Input for this task:
------------------------------------------------------------
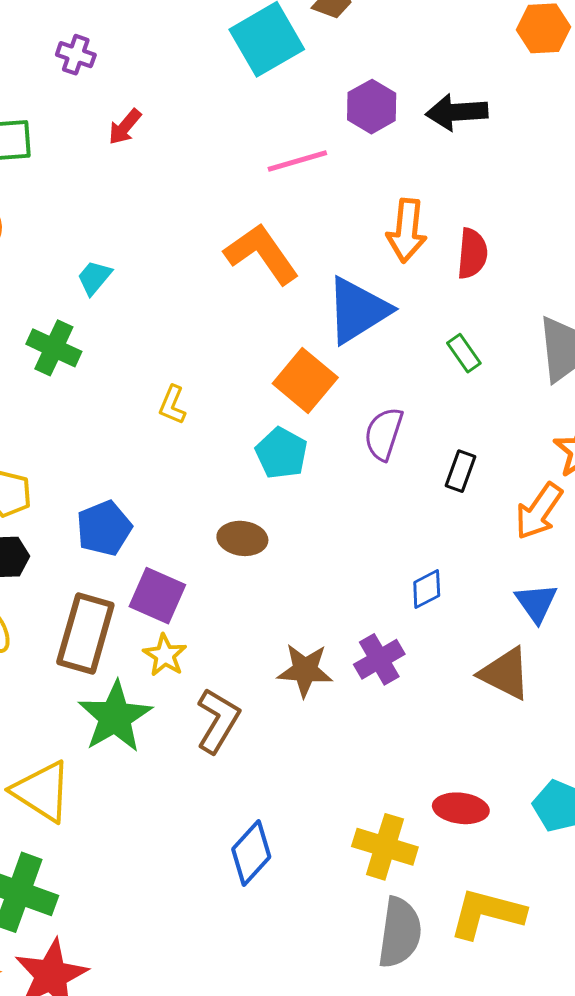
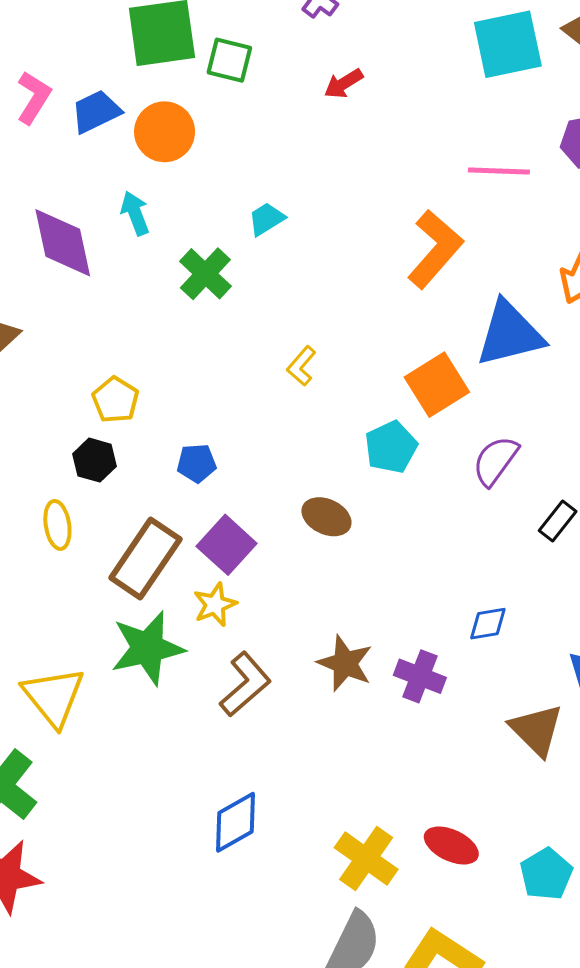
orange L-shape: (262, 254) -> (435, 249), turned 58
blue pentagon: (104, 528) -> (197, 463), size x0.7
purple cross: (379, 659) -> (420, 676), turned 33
------------------------------------------------------------
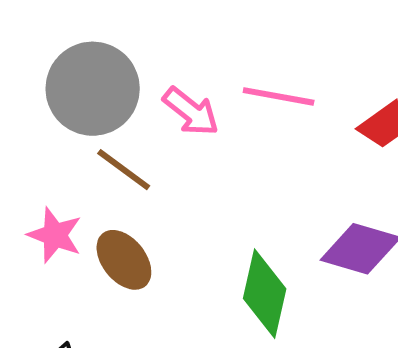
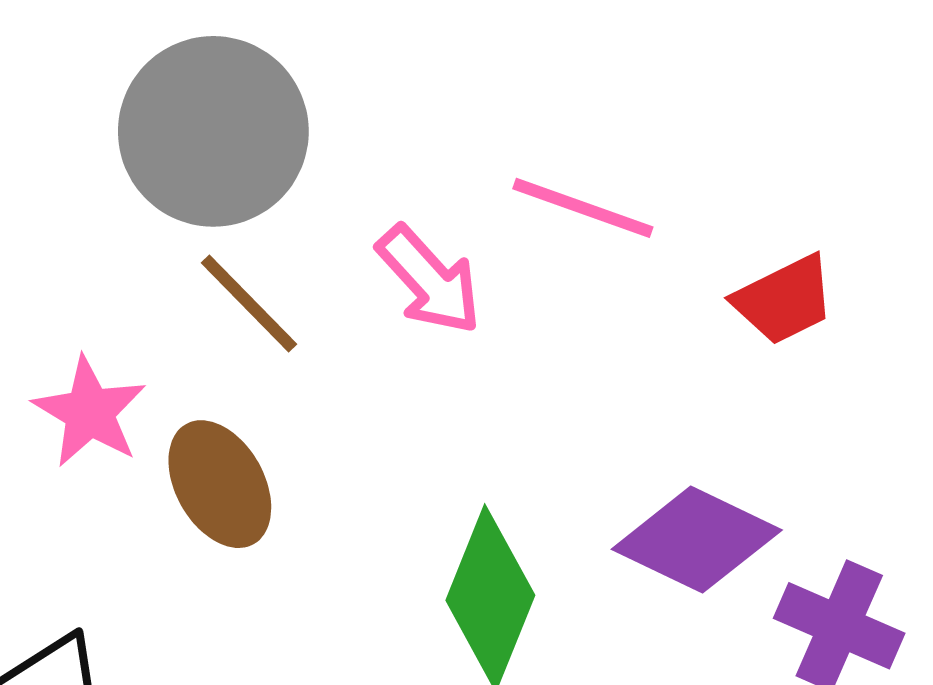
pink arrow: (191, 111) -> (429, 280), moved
------------------------------------------------------------
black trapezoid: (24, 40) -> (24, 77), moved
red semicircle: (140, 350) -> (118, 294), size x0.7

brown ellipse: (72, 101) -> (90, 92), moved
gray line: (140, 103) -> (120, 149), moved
------------------------------------------------------------
What the task asks:
Only lines of the data holding the word "moved" go in the answer. Please copy each of them.

Response area:
pink arrow: (191, 111) -> (429, 280), moved
black trapezoid: (24, 40) -> (24, 77), moved
brown ellipse: (72, 101) -> (90, 92), moved
gray line: (140, 103) -> (120, 149), moved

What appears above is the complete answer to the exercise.